- **Dataset records**
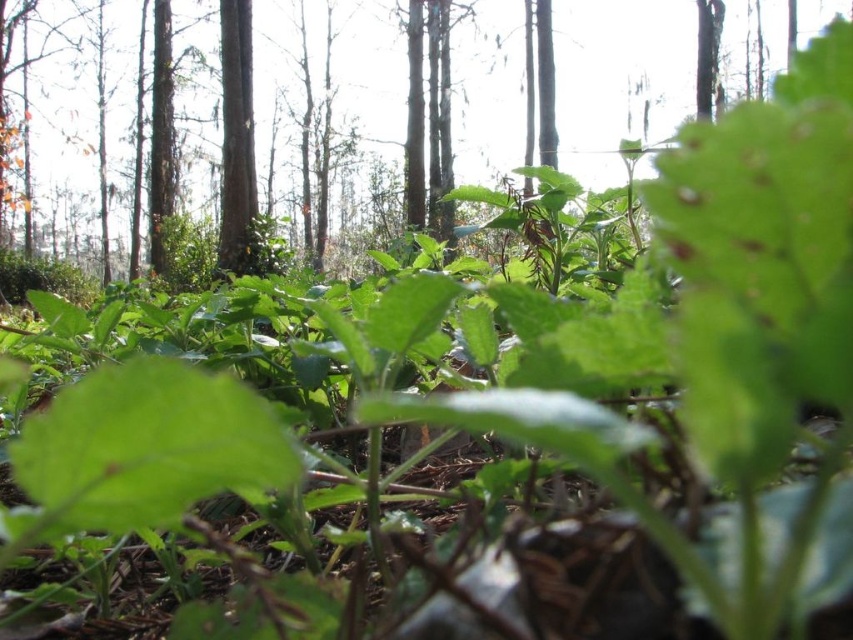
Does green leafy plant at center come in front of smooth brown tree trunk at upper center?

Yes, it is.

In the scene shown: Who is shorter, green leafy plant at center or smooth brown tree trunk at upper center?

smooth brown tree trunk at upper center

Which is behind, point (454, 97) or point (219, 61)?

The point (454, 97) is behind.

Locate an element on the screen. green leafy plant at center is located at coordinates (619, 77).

- **What the task requires**
Format the records as a numbered list, starting with the line that contains "In the scene" and going on through the line that contains "The point (454, 97) is behind.", with blank lines omitted.

- **Output below**
1. In the scene shown: Who is shorter, green leafy plant at center or smooth brown tree trunk at upper center?
2. smooth brown tree trunk at upper center
3. Which is behind, point (454, 97) or point (219, 61)?
4. The point (454, 97) is behind.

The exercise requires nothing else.